-- SUPPLIED DATA follows --

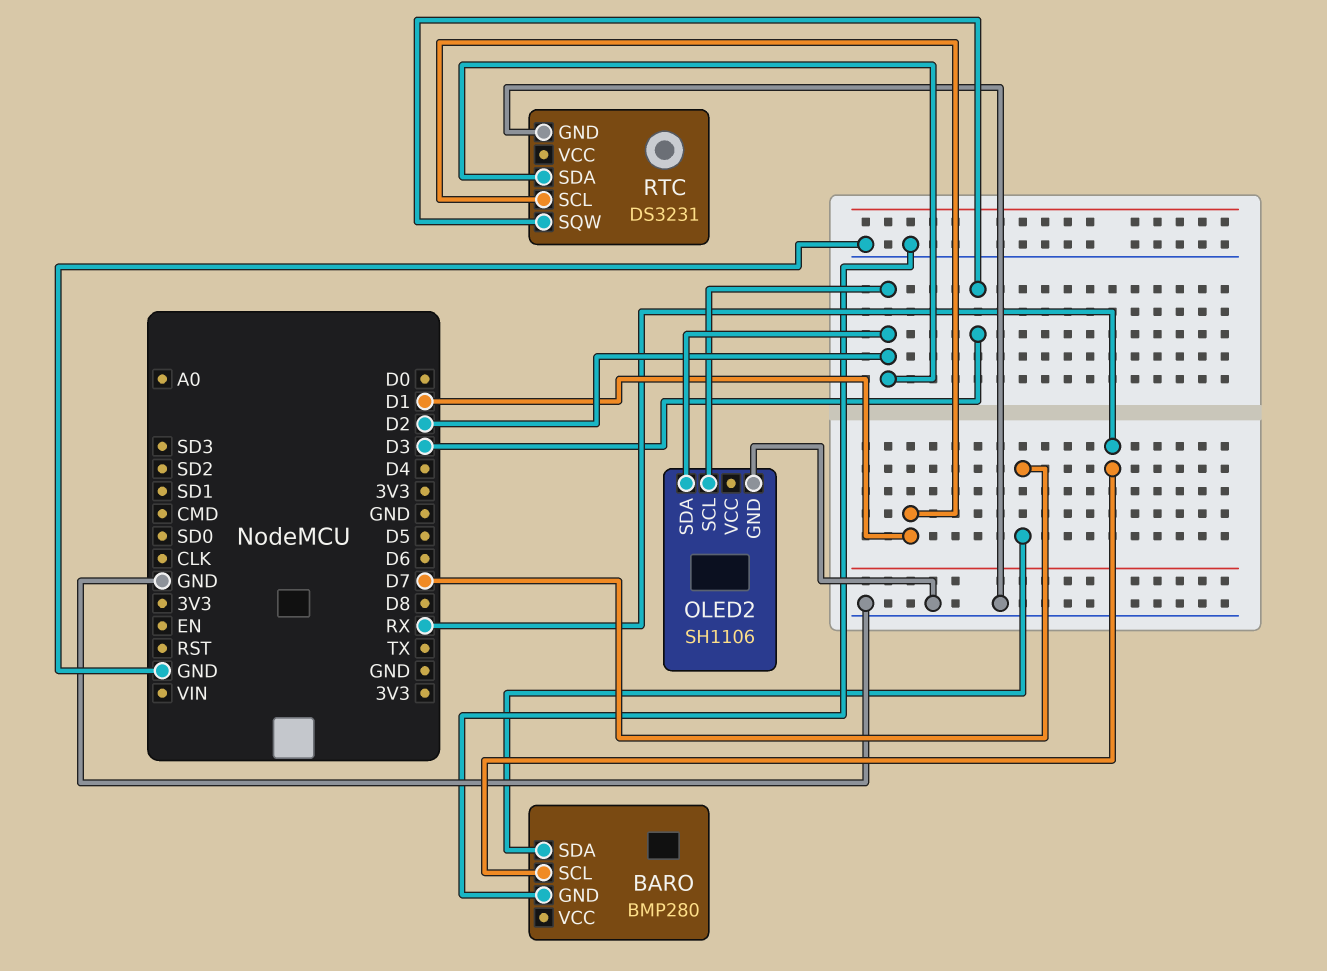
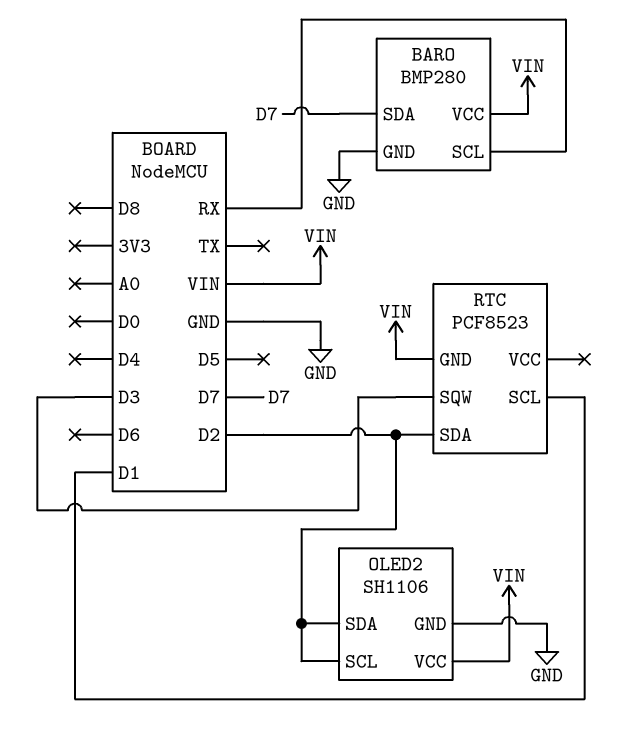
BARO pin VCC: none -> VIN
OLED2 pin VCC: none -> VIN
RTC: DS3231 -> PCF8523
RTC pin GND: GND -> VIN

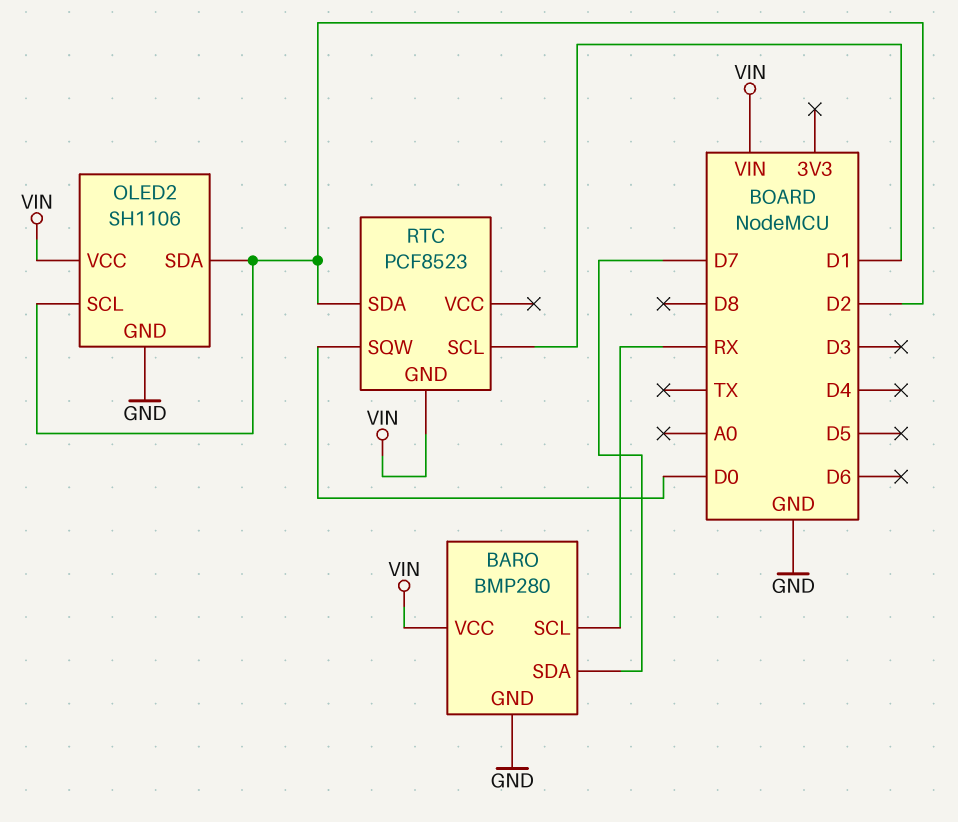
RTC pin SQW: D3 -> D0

-- SUPPLIED DATA concluded --

* TASK DIRECTIONS *
One exact copy of the data is required, and it should hold no pictures.

* EXERCISE RESPONSE *
BARO pin VCC: none -> VIN
OLED2 pin VCC: none -> VIN
RTC: DS3231 -> PCF8523
RTC pin GND: GND -> VIN

RTC pin SQW: D3 -> D0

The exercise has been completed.